Records supplied:
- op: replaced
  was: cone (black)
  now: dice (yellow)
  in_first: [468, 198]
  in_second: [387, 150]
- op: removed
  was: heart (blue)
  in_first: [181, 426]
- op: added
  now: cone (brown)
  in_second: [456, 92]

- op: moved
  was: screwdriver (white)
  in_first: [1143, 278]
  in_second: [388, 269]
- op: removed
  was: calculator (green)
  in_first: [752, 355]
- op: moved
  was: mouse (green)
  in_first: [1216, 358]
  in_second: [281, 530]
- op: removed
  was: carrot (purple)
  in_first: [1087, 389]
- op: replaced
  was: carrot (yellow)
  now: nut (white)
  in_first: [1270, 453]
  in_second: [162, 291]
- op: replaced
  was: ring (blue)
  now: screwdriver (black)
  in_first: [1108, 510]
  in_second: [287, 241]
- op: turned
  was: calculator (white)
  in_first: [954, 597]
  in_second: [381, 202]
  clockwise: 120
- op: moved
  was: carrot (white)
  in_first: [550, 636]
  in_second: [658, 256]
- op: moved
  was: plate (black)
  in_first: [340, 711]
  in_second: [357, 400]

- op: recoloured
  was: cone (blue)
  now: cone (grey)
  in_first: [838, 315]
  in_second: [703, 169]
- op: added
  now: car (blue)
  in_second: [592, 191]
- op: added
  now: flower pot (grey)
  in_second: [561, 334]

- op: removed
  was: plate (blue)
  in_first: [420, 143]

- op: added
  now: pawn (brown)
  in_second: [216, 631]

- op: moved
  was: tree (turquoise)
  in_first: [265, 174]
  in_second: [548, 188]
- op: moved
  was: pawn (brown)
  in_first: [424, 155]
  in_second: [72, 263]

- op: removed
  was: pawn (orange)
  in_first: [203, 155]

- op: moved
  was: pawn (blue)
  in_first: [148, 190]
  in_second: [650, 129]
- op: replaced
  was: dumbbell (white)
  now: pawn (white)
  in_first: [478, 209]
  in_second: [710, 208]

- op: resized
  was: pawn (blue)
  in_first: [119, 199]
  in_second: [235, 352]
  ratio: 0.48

What you will do: Reprint the entries above in full, exactly as they are.

Exercise answer:
- op: replaced
  was: cone (black)
  now: dice (yellow)
  in_first: [468, 198]
  in_second: [387, 150]
- op: removed
  was: heart (blue)
  in_first: [181, 426]
- op: added
  now: cone (brown)
  in_second: [456, 92]

- op: moved
  was: screwdriver (white)
  in_first: [1143, 278]
  in_second: [388, 269]
- op: removed
  was: calculator (green)
  in_first: [752, 355]
- op: moved
  was: mouse (green)
  in_first: [1216, 358]
  in_second: [281, 530]
- op: removed
  was: carrot (purple)
  in_first: [1087, 389]
- op: replaced
  was: carrot (yellow)
  now: nut (white)
  in_first: [1270, 453]
  in_second: [162, 291]
- op: replaced
  was: ring (blue)
  now: screwdriver (black)
  in_first: [1108, 510]
  in_second: [287, 241]
- op: turned
  was: calculator (white)
  in_first: [954, 597]
  in_second: [381, 202]
  clockwise: 120
- op: moved
  was: carrot (white)
  in_first: [550, 636]
  in_second: [658, 256]
- op: moved
  was: plate (black)
  in_first: [340, 711]
  in_second: [357, 400]

- op: recoloured
  was: cone (blue)
  now: cone (grey)
  in_first: [838, 315]
  in_second: [703, 169]
- op: added
  now: car (blue)
  in_second: [592, 191]
- op: added
  now: flower pot (grey)
  in_second: [561, 334]

- op: removed
  was: plate (blue)
  in_first: [420, 143]

- op: added
  now: pawn (brown)
  in_second: [216, 631]

- op: moved
  was: tree (turquoise)
  in_first: [265, 174]
  in_second: [548, 188]
- op: moved
  was: pawn (brown)
  in_first: [424, 155]
  in_second: [72, 263]

- op: removed
  was: pawn (orange)
  in_first: [203, 155]

- op: moved
  was: pawn (blue)
  in_first: [148, 190]
  in_second: [650, 129]
- op: replaced
  was: dumbbell (white)
  now: pawn (white)
  in_first: [478, 209]
  in_second: [710, 208]

- op: resized
  was: pawn (blue)
  in_first: [119, 199]
  in_second: [235, 352]
  ratio: 0.48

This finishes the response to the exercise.